**WORK REQUEST**
Search the records below for the string "track", and report each line that contains it.

**EXTRACTED INFORMATION**
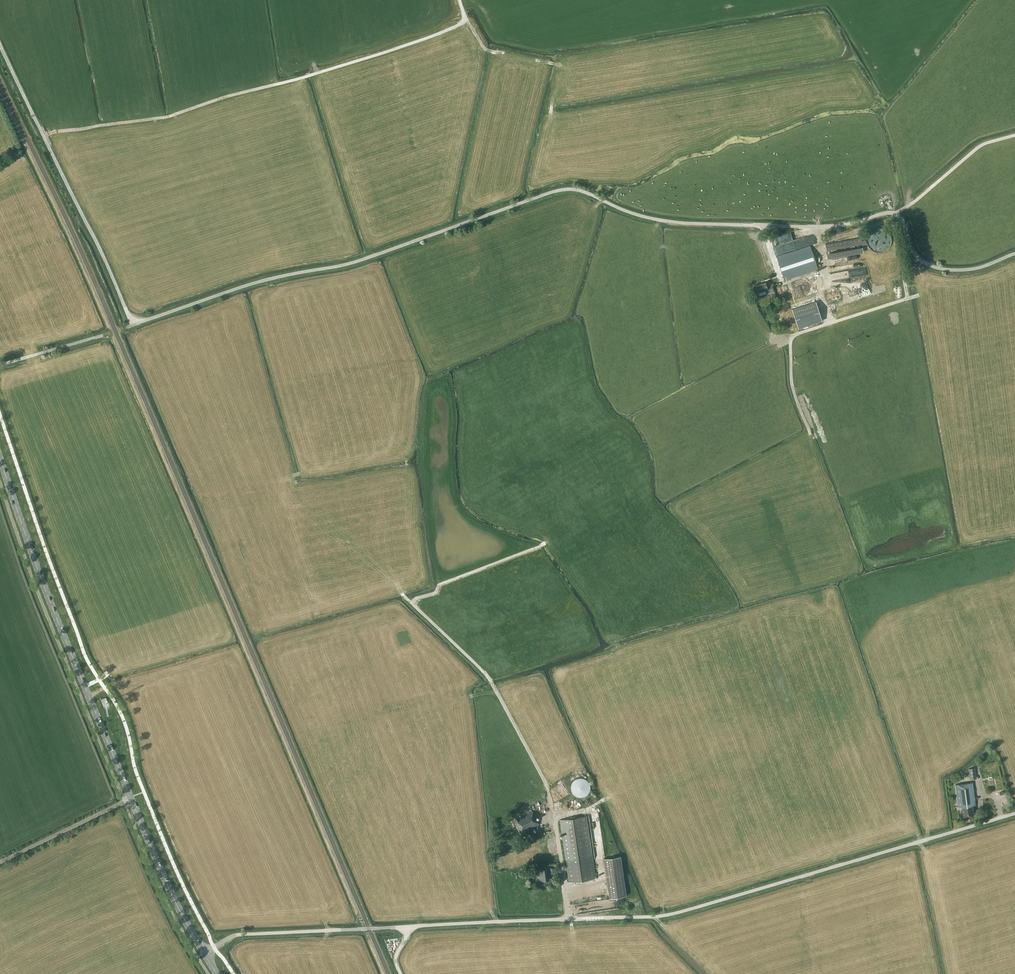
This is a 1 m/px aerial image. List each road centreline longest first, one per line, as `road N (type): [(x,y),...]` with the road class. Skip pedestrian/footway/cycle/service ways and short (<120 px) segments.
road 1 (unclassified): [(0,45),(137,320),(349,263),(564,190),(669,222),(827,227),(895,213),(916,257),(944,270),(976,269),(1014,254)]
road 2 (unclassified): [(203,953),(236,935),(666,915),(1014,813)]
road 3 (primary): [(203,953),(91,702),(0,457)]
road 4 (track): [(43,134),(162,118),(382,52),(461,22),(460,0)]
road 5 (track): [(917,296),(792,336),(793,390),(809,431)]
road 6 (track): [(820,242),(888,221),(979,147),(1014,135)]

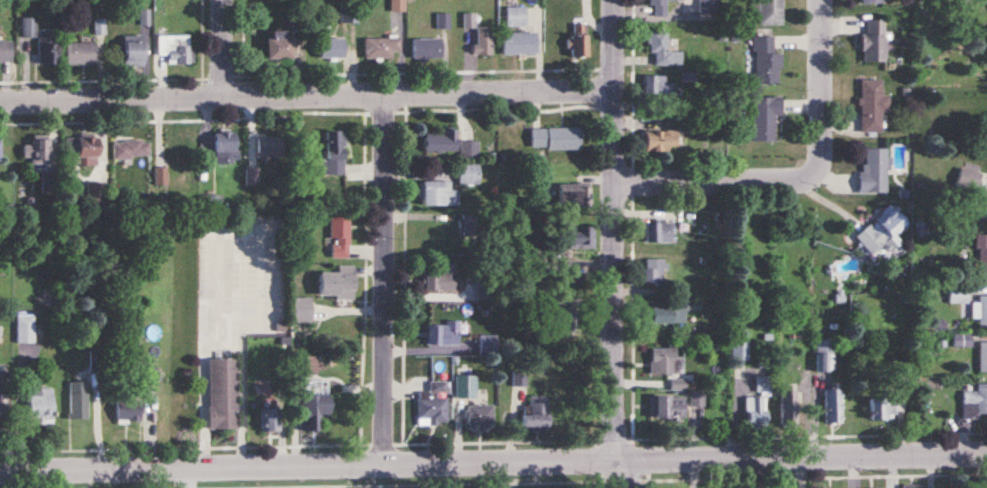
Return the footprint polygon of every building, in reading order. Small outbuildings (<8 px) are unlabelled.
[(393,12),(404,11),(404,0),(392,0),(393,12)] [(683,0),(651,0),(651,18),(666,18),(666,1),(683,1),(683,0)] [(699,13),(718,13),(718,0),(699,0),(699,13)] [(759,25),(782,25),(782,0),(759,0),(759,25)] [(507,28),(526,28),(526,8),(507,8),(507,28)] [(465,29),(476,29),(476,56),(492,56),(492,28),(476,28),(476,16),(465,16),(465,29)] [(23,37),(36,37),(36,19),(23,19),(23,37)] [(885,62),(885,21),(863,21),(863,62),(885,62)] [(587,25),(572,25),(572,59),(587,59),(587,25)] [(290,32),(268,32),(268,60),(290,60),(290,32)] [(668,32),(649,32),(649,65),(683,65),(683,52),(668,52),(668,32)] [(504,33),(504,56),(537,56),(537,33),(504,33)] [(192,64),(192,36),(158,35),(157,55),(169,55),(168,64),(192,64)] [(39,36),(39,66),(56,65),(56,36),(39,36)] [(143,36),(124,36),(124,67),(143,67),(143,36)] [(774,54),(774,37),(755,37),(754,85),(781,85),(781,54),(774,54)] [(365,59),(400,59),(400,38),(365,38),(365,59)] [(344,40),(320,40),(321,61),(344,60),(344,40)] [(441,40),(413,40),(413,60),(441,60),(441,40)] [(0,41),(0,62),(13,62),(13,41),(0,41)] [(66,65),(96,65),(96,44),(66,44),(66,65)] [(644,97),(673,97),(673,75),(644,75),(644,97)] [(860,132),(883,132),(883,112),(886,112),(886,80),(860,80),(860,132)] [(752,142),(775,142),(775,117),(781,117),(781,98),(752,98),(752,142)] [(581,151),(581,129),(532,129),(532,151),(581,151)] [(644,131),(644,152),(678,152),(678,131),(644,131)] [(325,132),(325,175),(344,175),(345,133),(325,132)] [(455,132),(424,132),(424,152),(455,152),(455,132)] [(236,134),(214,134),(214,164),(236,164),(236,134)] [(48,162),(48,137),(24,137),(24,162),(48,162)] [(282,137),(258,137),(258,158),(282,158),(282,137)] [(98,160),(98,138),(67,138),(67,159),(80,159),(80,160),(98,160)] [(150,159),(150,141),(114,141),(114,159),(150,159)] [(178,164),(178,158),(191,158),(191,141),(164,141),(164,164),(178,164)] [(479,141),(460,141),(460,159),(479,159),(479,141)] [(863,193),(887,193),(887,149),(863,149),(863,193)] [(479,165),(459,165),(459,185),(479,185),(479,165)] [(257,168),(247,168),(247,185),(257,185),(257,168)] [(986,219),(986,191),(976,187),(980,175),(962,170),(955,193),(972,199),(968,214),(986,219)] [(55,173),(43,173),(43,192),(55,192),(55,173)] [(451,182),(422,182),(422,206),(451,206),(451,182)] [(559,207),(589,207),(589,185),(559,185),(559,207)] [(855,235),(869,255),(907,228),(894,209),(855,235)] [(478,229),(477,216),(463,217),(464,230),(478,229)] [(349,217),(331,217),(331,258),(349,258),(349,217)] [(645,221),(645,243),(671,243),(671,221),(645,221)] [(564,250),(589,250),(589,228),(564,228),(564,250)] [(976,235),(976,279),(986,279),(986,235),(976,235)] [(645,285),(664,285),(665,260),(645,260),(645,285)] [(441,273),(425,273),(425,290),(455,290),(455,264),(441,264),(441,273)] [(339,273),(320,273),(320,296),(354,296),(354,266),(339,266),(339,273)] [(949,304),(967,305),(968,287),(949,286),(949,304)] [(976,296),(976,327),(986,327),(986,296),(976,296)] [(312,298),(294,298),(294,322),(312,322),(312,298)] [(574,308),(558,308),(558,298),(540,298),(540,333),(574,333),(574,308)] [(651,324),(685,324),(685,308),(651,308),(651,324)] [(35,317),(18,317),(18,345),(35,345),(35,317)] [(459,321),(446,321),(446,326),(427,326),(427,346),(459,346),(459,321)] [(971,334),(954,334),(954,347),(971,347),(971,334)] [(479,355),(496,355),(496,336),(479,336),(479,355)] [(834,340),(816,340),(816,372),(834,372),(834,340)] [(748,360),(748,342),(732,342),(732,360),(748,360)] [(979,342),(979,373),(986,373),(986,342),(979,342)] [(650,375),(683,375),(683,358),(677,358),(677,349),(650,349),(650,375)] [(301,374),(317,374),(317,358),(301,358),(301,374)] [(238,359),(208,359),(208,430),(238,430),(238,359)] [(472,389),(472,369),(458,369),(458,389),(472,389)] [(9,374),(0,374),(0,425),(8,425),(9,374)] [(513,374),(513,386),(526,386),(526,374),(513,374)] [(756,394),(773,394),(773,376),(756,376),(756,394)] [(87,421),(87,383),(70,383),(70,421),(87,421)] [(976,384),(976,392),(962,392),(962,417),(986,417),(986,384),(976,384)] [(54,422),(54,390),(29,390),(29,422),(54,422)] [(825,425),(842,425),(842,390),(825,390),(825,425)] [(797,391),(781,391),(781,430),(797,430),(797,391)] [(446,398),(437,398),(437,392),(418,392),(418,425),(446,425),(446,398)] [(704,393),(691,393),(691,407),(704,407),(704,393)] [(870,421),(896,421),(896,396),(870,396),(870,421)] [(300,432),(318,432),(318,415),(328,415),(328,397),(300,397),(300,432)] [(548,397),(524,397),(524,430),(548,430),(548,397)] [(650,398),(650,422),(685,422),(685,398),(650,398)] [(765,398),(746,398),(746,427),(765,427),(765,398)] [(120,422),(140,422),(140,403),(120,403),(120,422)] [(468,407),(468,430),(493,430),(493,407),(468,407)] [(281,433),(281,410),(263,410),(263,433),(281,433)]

**ANSWER BOX**
road 4 (track): [(43,134),(162,118),(382,52),(461,22),(460,0)]
road 5 (track): [(917,296),(792,336),(793,390),(809,431)]
road 6 (track): [(820,242),(888,221),(979,147),(1014,135)]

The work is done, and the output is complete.